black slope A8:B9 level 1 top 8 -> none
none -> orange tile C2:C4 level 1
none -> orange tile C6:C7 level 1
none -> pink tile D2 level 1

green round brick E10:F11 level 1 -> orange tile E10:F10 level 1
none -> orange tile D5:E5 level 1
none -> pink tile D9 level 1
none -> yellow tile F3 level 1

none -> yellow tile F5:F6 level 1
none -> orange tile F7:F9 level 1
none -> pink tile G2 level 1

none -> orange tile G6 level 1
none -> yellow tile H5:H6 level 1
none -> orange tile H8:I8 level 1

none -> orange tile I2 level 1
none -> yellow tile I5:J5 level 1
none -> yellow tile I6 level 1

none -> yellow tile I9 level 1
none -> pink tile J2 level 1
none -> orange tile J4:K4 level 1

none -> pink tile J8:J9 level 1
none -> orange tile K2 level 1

□ □ □ □ □ □ □

THE TASK - Copy every line of the data that holds the string "pink".

ANSWER TO THIS PROBLEM -
none -> pink tile D2 level 1
none -> pink tile D9 level 1
none -> pink tile G2 level 1
none -> pink tile J2 level 1
none -> pink tile J8:J9 level 1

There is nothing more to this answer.